§ **Recorded data**
- - - -
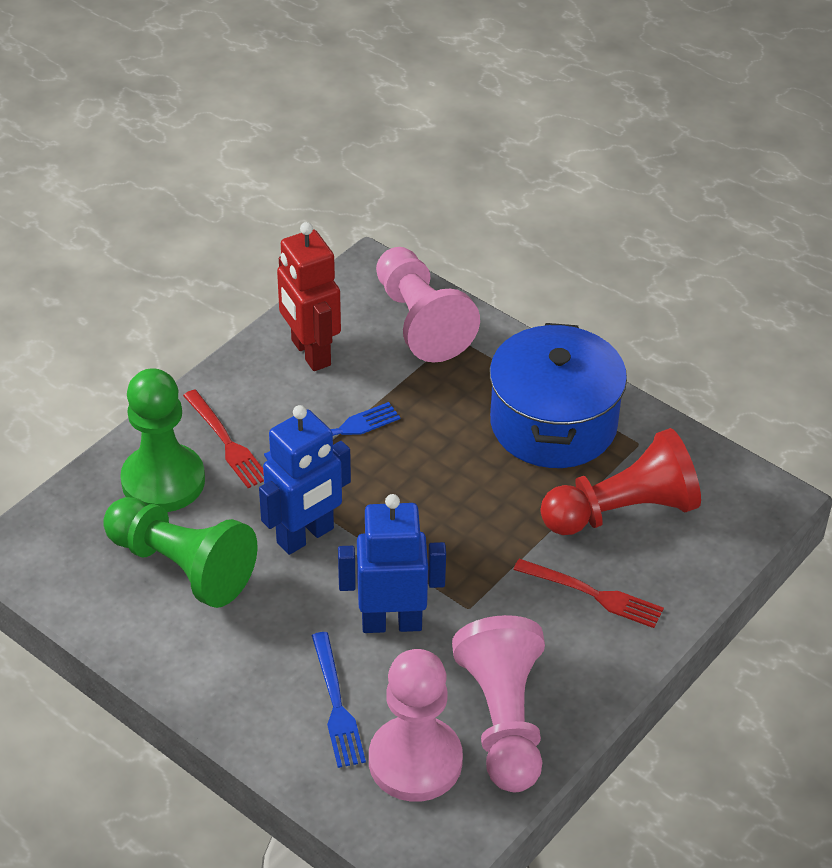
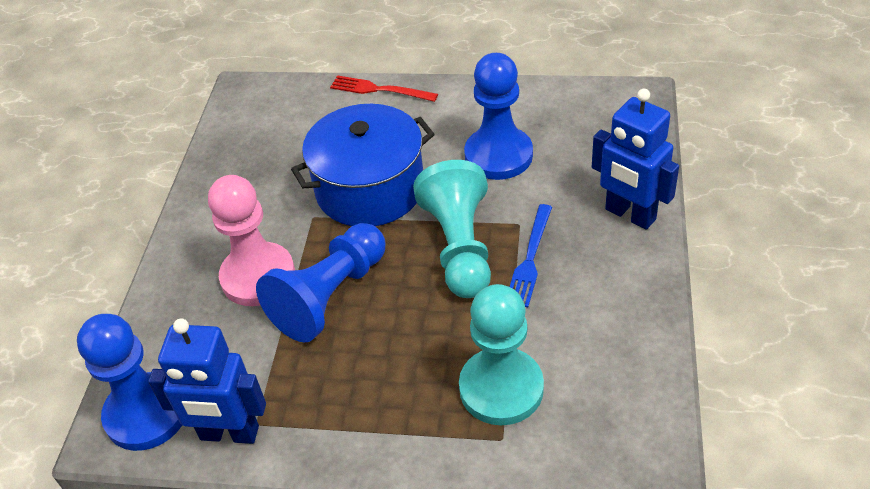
blue fork: 2 -> 1
blue pawn: 0 -> 3
green pawn: 2 -> 0
pink pawn: 3 -> 1
red fork: 2 -> 1
red pawn: 1 -> 0
red robot: 1 -> 0
turquoise pawn: 0 -> 2

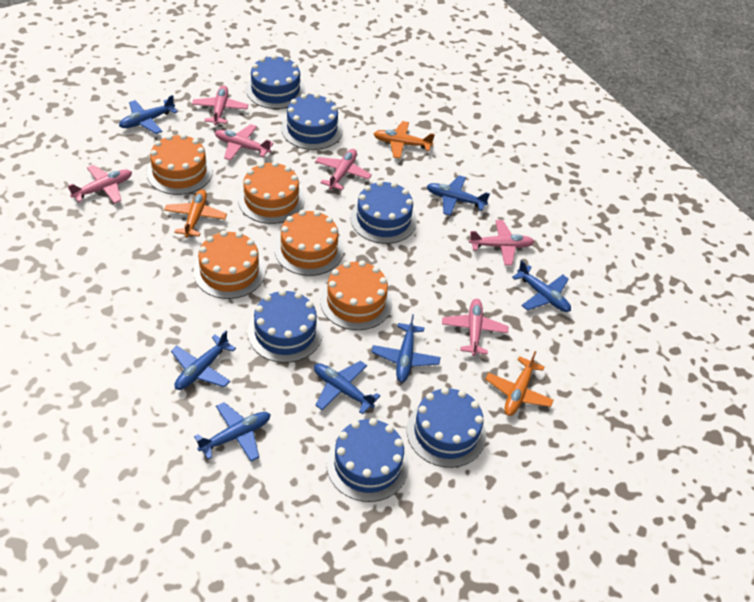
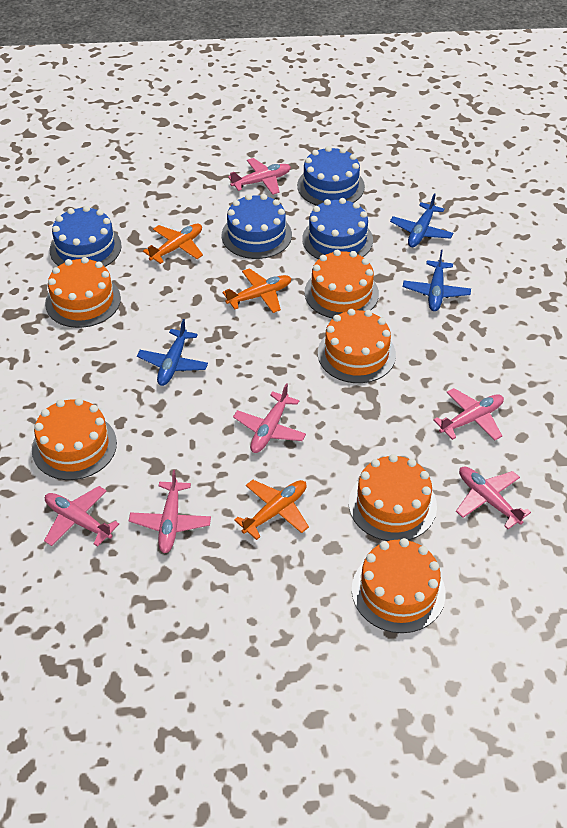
blue cake: 6 -> 4
blue plane: 7 -> 3
orange cake: 5 -> 6

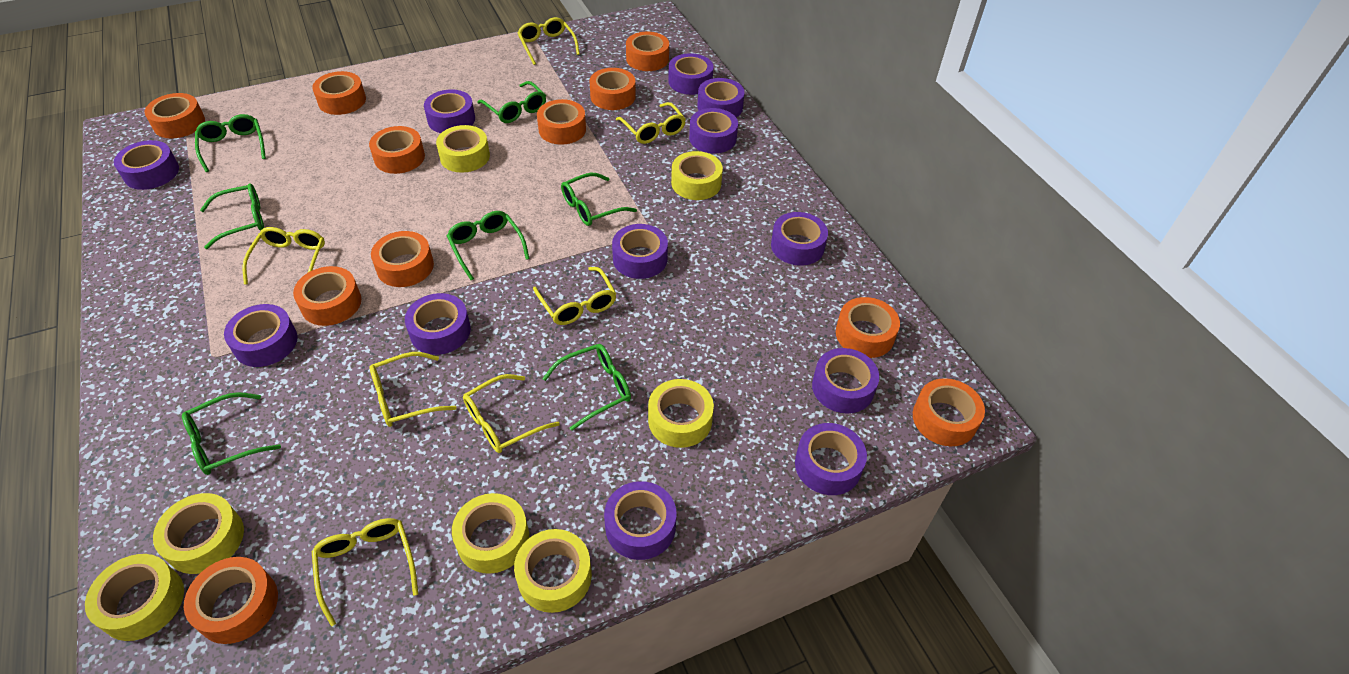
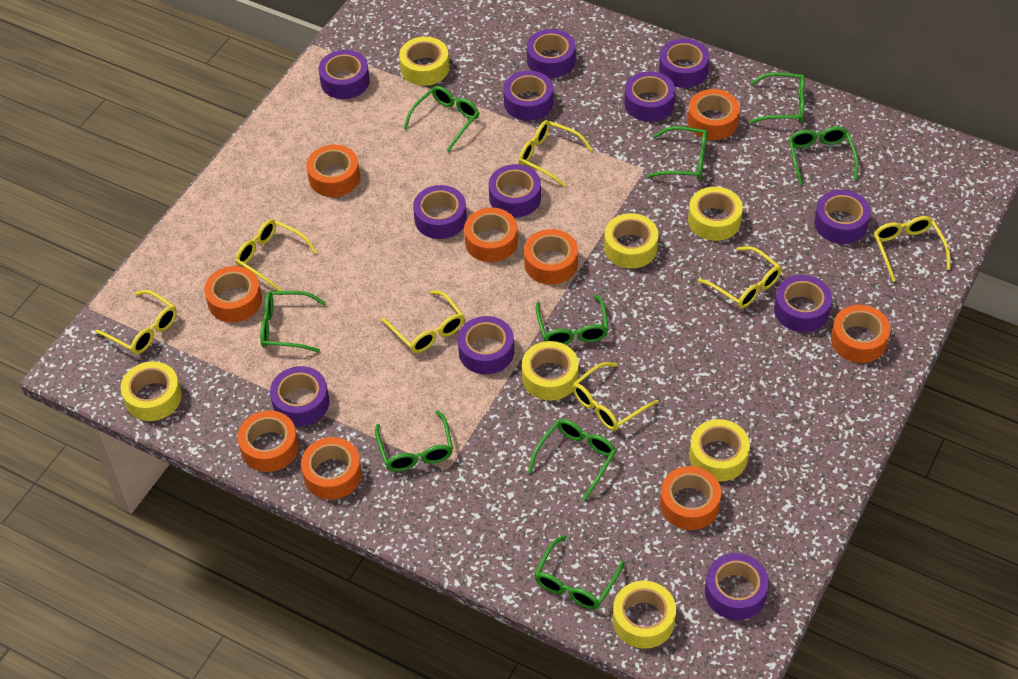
green glasses: 7 -> 9
orange tape: 11 -> 9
- - - -
§ **Task prompt**
Please restate the material word for word; the pictures stay out.

§ **Response area**
blue fork: 2 -> 1
blue pawn: 0 -> 3
green pawn: 2 -> 0
pink pawn: 3 -> 1
red fork: 2 -> 1
red pawn: 1 -> 0
red robot: 1 -> 0
turquoise pawn: 0 -> 2

blue cake: 6 -> 4
blue plane: 7 -> 3
orange cake: 5 -> 6

green glasses: 7 -> 9
orange tape: 11 -> 9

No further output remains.